**MATERIAL FOR THIS EXERCISE**:
■ ■ ■ ■ ■ ■ ■
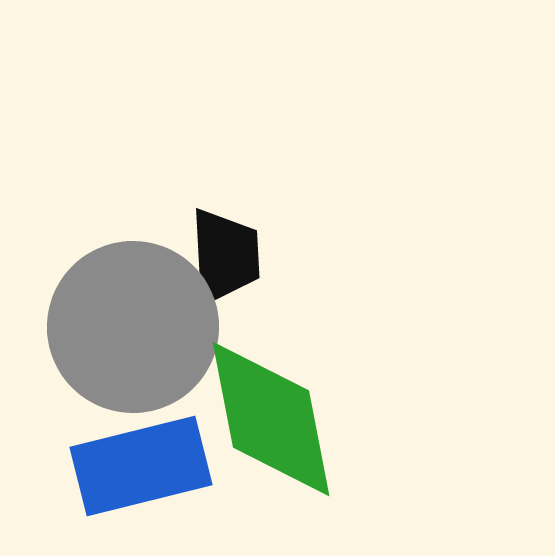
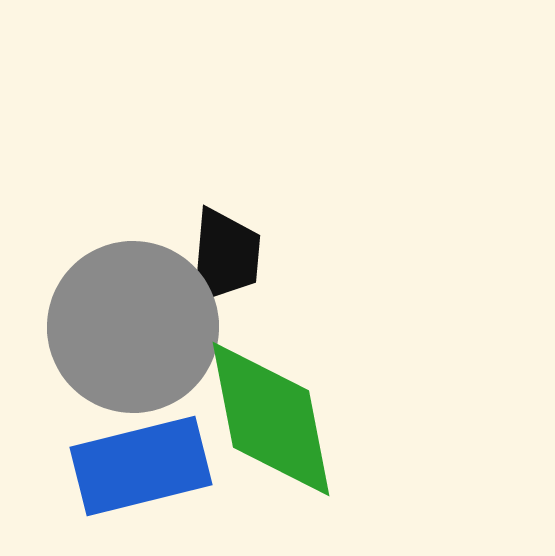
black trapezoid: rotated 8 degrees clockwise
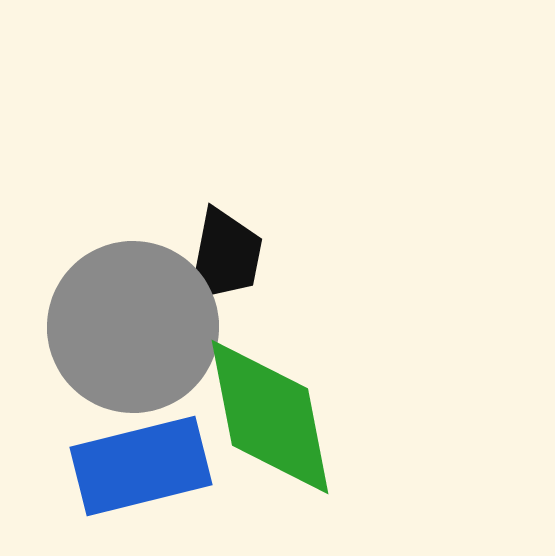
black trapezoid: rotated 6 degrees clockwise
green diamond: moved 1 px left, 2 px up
■ ■ ■ ■ ■ ■ ■
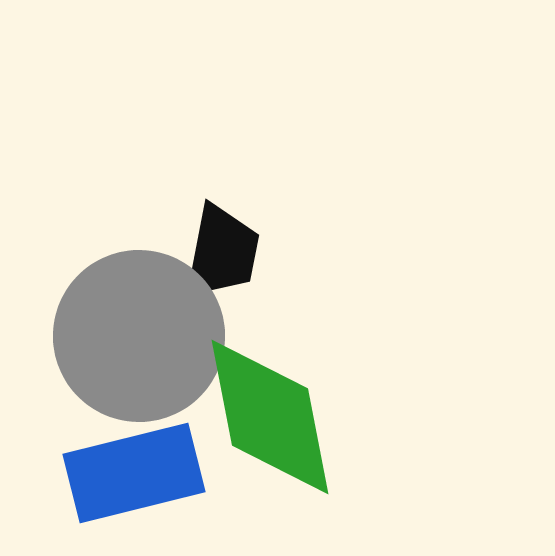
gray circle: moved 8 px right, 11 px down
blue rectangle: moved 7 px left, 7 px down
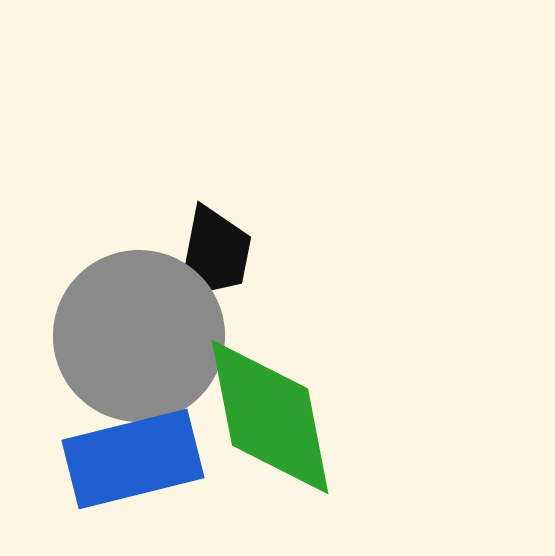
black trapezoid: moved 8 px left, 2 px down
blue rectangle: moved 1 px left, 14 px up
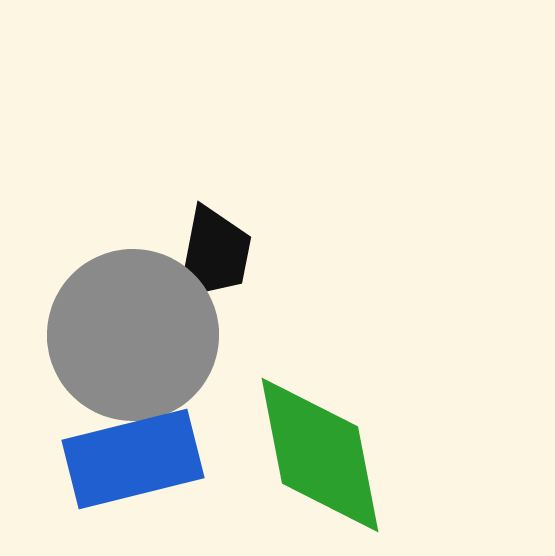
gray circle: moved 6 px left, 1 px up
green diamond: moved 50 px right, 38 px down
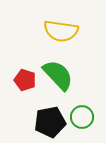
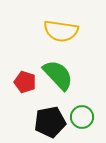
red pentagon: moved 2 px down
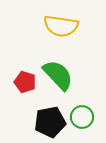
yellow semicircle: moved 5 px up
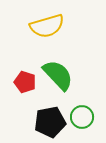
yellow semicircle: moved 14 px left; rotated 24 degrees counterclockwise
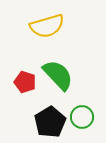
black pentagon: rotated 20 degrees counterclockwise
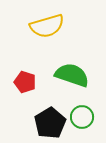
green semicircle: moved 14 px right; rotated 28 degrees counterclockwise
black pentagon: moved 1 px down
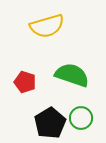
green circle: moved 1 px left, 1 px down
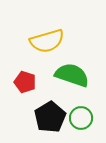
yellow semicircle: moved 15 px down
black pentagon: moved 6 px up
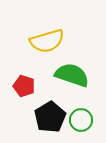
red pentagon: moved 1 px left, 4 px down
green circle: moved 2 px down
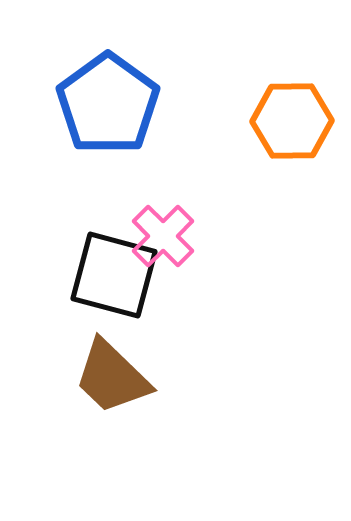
■ ■ ■ ■ ■ ■ ■
**EXERCISE**:
Repeat the records word for word, starting at the line that contains "yellow semicircle: moved 15 px down" and ending at the line that contains "green circle: moved 2 px down", including both of those lines. Leave the pictures out of your answer.

**SOLUTION FOR THIS PROBLEM**:
yellow semicircle: moved 15 px down
black pentagon: moved 6 px up
red pentagon: moved 1 px left, 4 px down
green circle: moved 2 px down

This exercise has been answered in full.